[Materials provided]

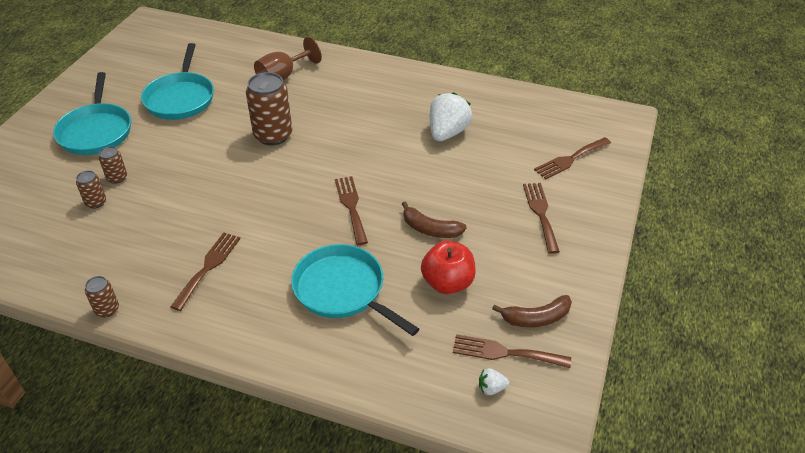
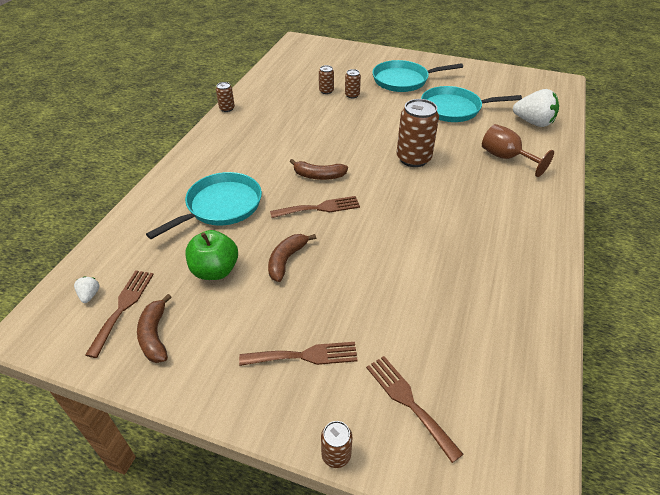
camera: 90 degrees right, 0 degrees up
(208, 267) = (257, 141): brown fork -> none
(293, 208) = (318, 176): none -> brown banana
(447, 133) = (441, 277): white strawberry -> white strawberry (533, 122)
(447, 283) = (215, 270): red apple -> green apple
(619, 196) = (336, 455): none -> brown can

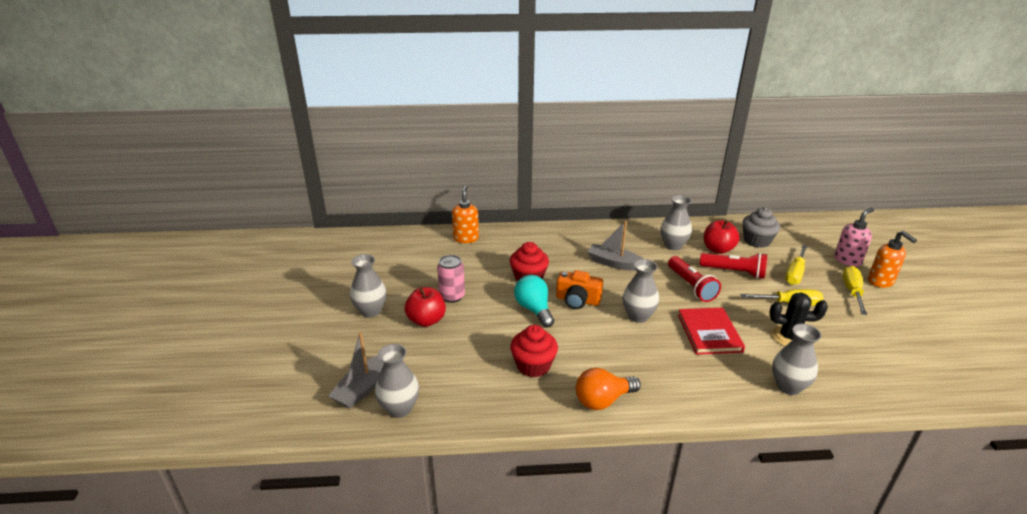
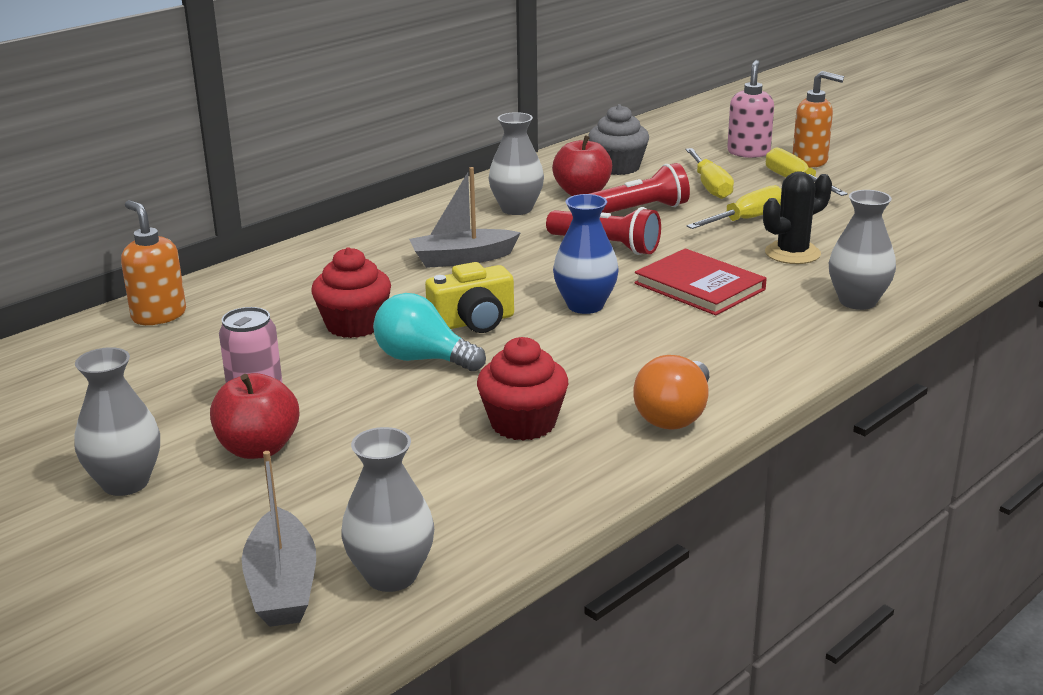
camera: 40 degrees left, 5 degrees down
(577, 300) = (473, 322): orange camera -> yellow camera
(638, 316) = (585, 305): grey vase -> blue vase

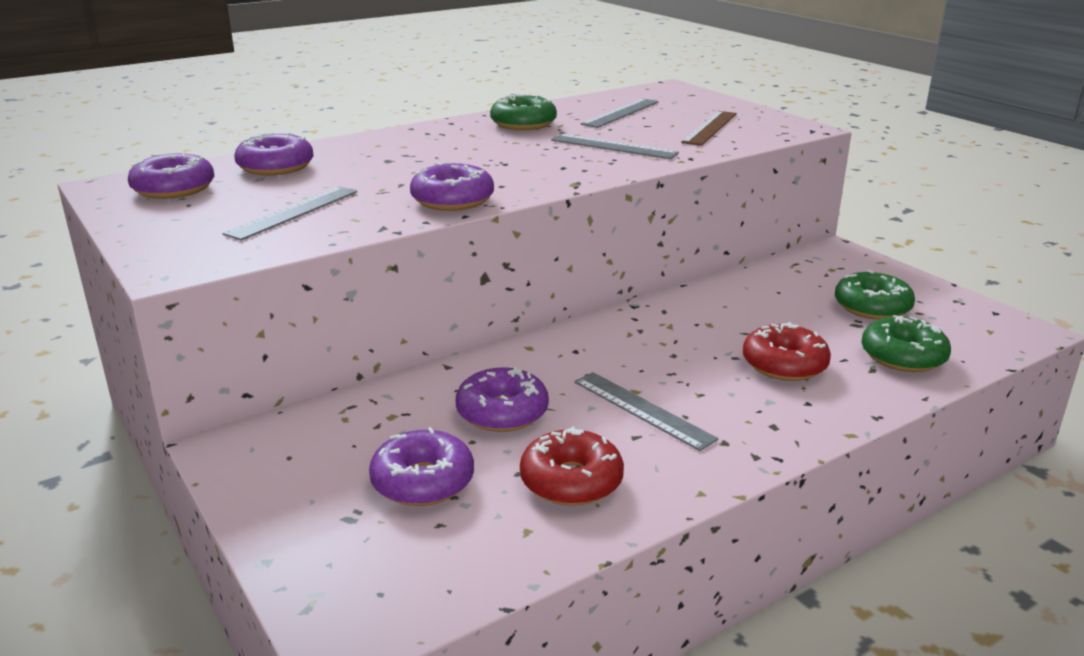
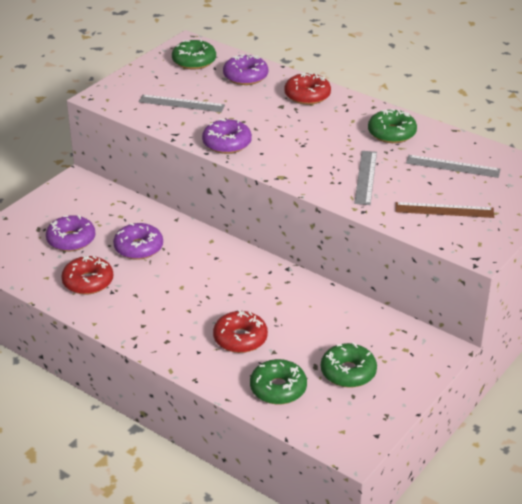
camera: 70 degrees right, 10 degrees up
(174, 189) = (194, 61): purple donut -> green donut
(380, 145) = (307, 95): none -> red donut
(642, 410) = (162, 292): grey ruler -> none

[/Materials provided]

The required output consists only of the lines from the one containing "(619, 196) = (336, 455): none -> brown can" to the last line of the material, reproduced exactly, pictures excluded.

Solved exercise:
(619, 196) = (336, 455): none -> brown can

camera: 40 degrees left, 5 degrees down
(577, 300) = (473, 322): orange camera -> yellow camera
(638, 316) = (585, 305): grey vase -> blue vase

camera: 70 degrees right, 10 degrees up
(174, 189) = (194, 61): purple donut -> green donut
(380, 145) = (307, 95): none -> red donut
(642, 410) = (162, 292): grey ruler -> none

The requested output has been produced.